*Work instruction:* Copy out each line of the material exactly. Pictures do not belong in the copy.

*Dataset section:*
•••

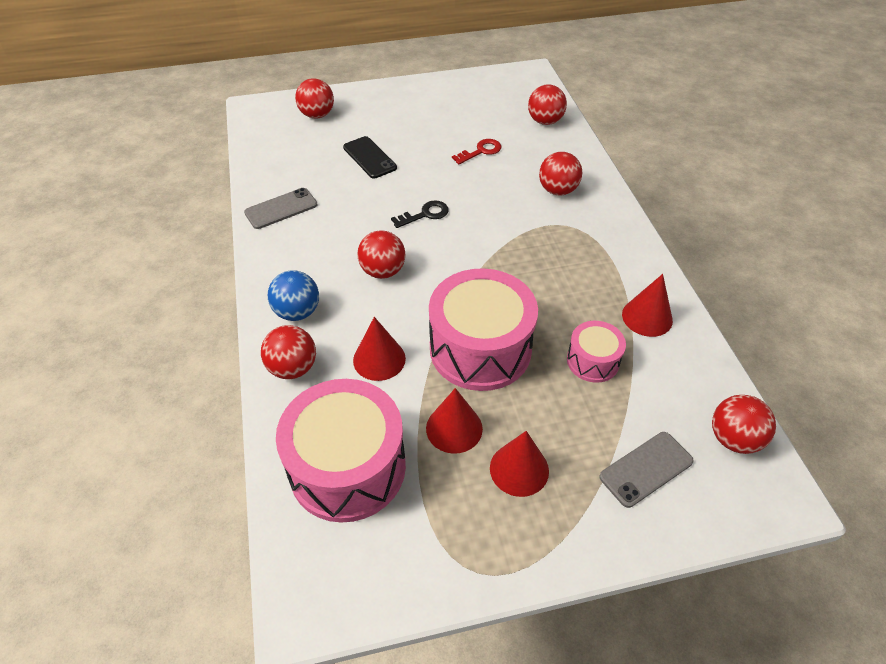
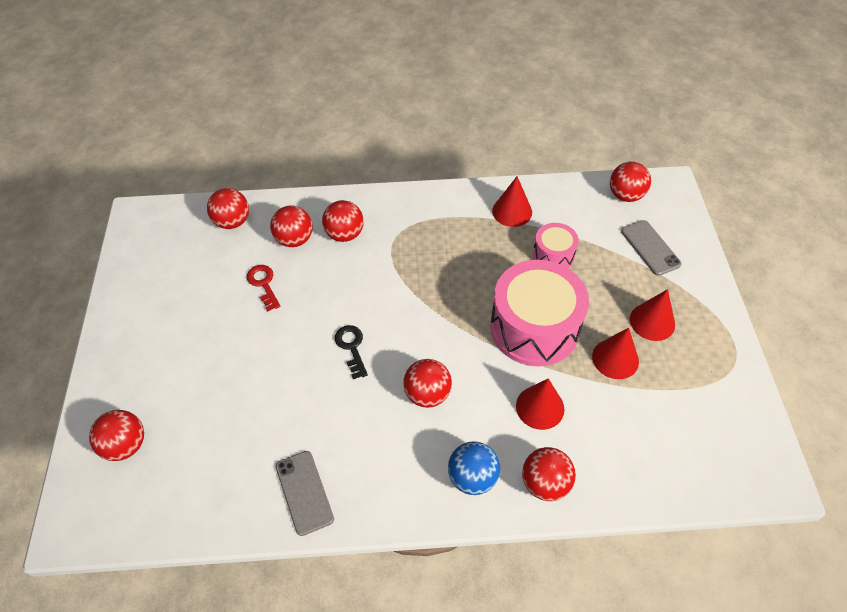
camera: 80 degrees left, 5 degrees up
(347, 467) = (653, 441): pink drum -> none
(369, 158) = (238, 391): black phone -> none
(538, 160) = (294, 239): none -> red ball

•••

*Response to this exercise:*
camera: 80 degrees left, 5 degrees up
(347, 467) = (653, 441): pink drum -> none
(369, 158) = (238, 391): black phone -> none
(538, 160) = (294, 239): none -> red ball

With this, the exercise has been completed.